#### Task to carry out:
Transcribe this listing exactly; omit the pictures.

#### Records:

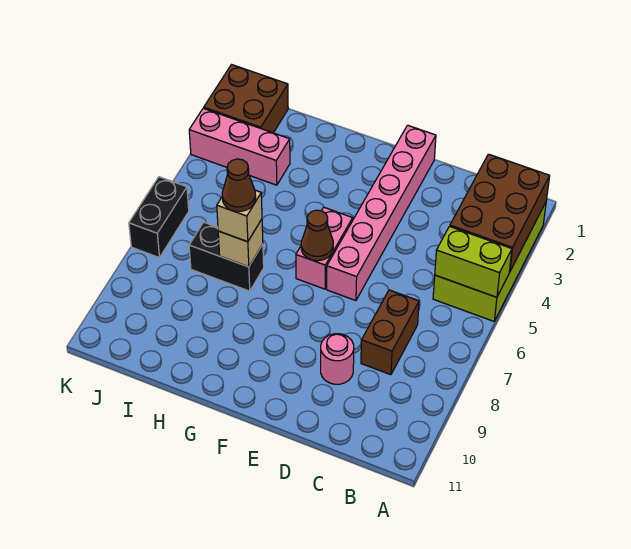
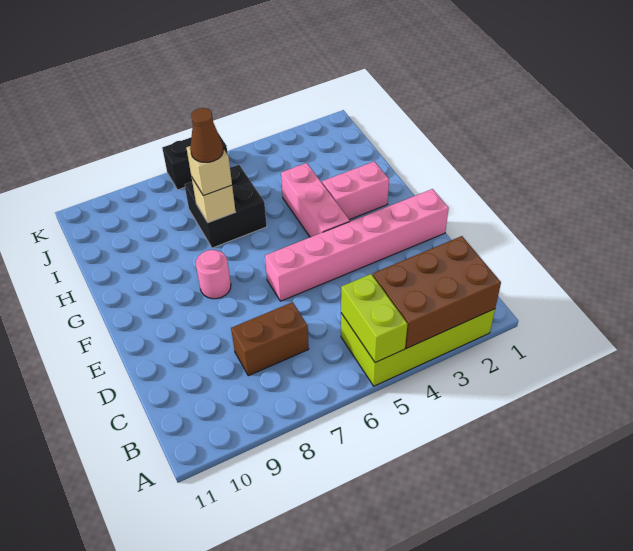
pink 1x1 round brick [321,334,354,384] -> pink 1x1 round brick moved to [196,250,231,299]
pink 1x2 brick [296,207,353,289] -> pink 1x2 brick moved to [322,161,389,220]
brown 1x1 cone [301,210,333,261] -> none
black 1x2 brick [189,222,264,291] -> black 2x2 brick [185,165,267,248]
pink 1x3 brick [189,108,290,185] -> pink 1x3 brick moved to [281,163,350,237]
brown 2x2 brick [204,65,288,133] -> none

#### Output of the exercise:
pink 1x1 round brick [321,334,354,384] -> pink 1x1 round brick moved to [196,250,231,299]
pink 1x2 brick [296,207,353,289] -> pink 1x2 brick moved to [322,161,389,220]
brown 1x1 cone [301,210,333,261] -> none
black 1x2 brick [189,222,264,291] -> black 2x2 brick [185,165,267,248]
pink 1x3 brick [189,108,290,185] -> pink 1x3 brick moved to [281,163,350,237]
brown 2x2 brick [204,65,288,133] -> none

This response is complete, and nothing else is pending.